- _Activity_: Print the lines in the listing below that fall between the line with "452, 836, 577)" and the line with "154, 530, 243)", those two lines included, exactly as they stand and with nothing else.

- _Material supplied_:

* * *

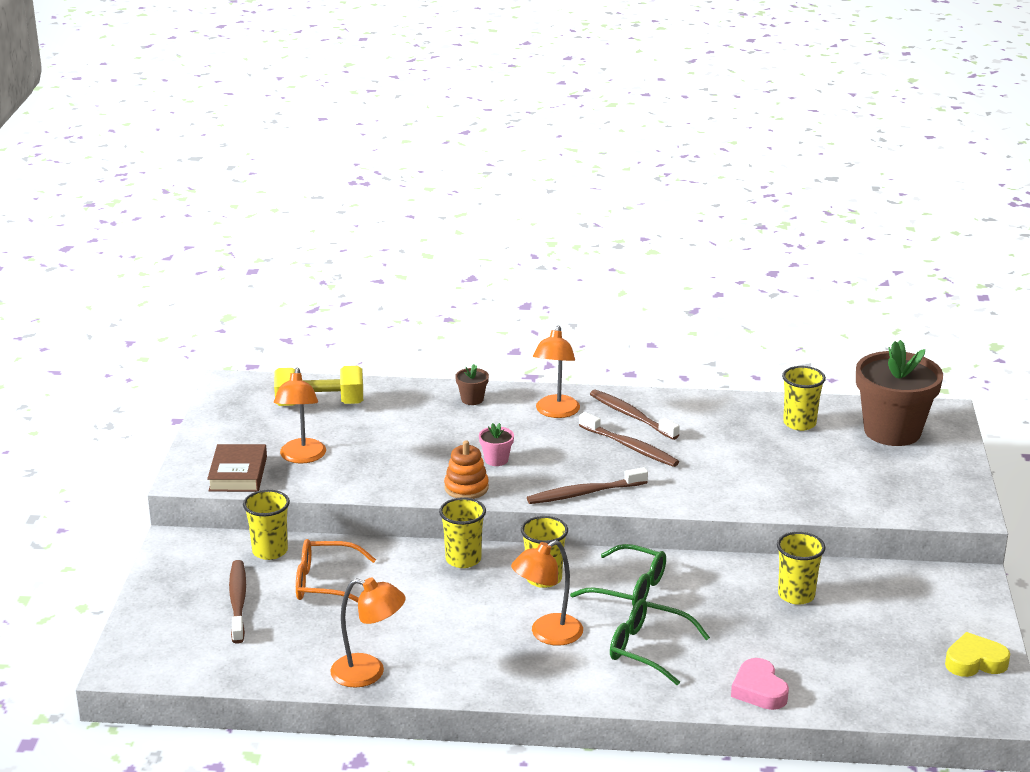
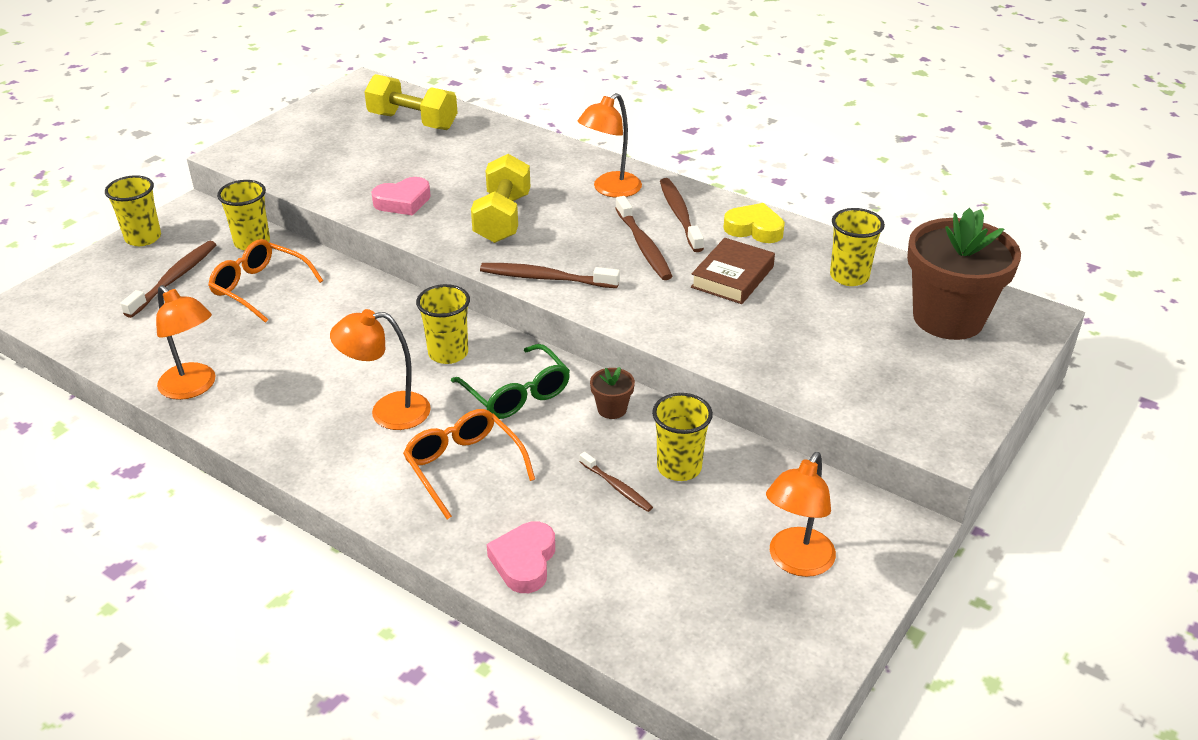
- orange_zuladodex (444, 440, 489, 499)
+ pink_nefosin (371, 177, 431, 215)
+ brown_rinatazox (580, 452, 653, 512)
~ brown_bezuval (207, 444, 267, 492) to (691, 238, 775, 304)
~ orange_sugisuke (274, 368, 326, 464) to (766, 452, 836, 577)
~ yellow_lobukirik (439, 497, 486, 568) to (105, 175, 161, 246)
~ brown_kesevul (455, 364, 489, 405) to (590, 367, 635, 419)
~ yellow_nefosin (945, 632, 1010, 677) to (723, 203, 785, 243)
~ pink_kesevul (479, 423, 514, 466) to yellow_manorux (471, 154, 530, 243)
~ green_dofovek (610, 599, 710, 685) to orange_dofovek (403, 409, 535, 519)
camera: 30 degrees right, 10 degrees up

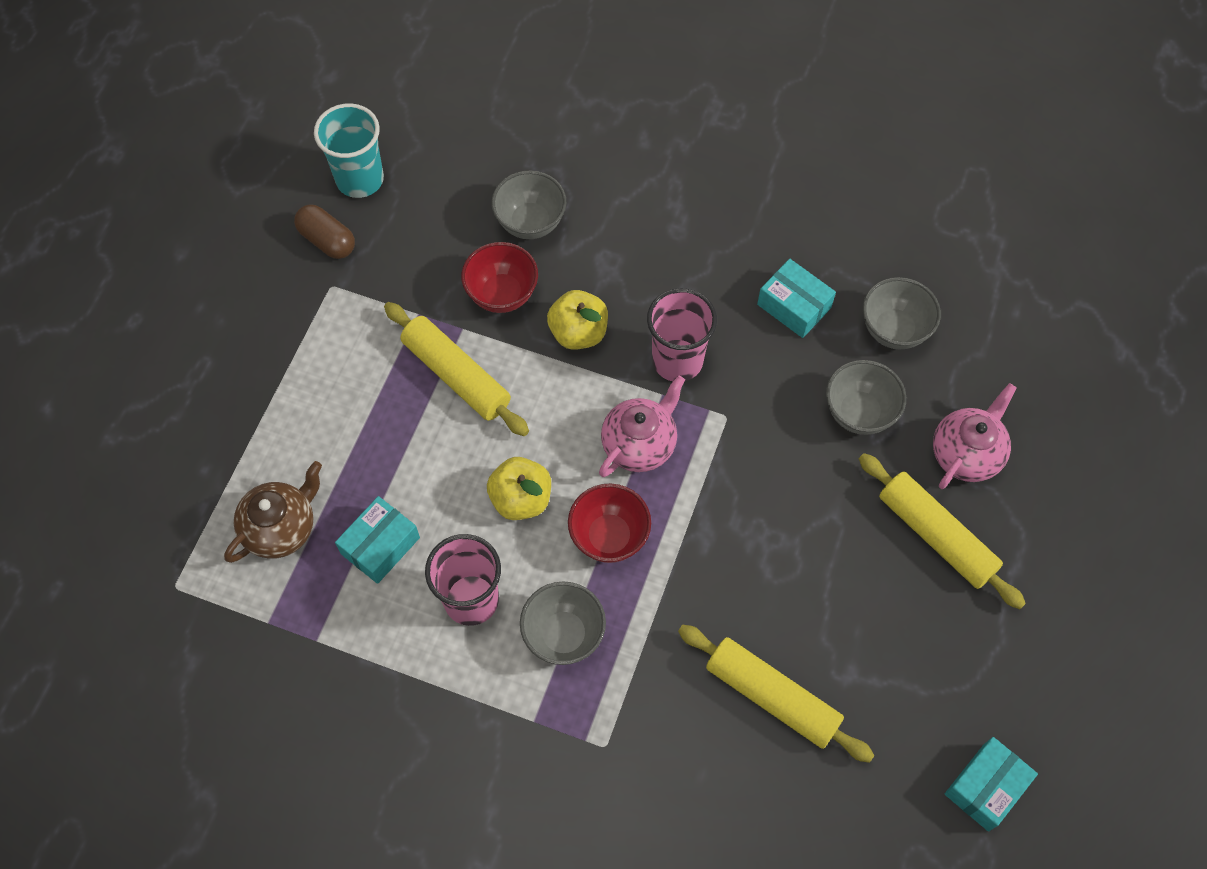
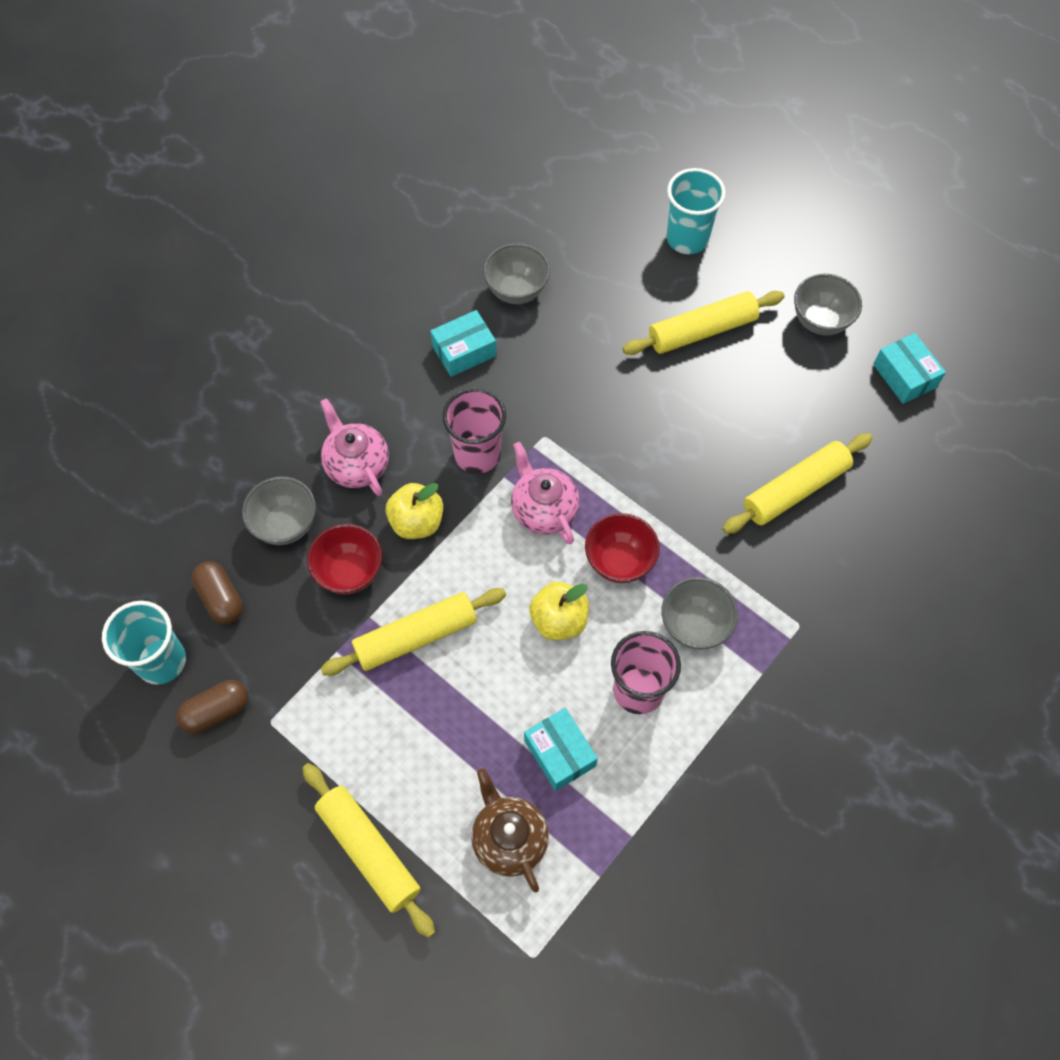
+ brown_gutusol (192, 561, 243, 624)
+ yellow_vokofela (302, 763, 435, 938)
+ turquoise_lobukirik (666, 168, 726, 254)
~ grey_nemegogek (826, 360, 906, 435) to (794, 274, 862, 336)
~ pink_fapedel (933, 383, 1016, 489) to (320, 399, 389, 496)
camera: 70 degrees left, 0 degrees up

* * *

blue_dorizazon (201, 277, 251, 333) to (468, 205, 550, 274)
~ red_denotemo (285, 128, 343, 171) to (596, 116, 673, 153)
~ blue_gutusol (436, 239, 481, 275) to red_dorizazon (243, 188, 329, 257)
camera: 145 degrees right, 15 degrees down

* * *

- _Answer below_:
~ orange_sugisuke (274, 368, 326, 464) to (766, 452, 836, 577)
~ yellow_lobukirik (439, 497, 486, 568) to (105, 175, 161, 246)
~ brown_kesevul (455, 364, 489, 405) to (590, 367, 635, 419)
~ yellow_nefosin (945, 632, 1010, 677) to (723, 203, 785, 243)
~ pink_kesevul (479, 423, 514, 466) to yellow_manorux (471, 154, 530, 243)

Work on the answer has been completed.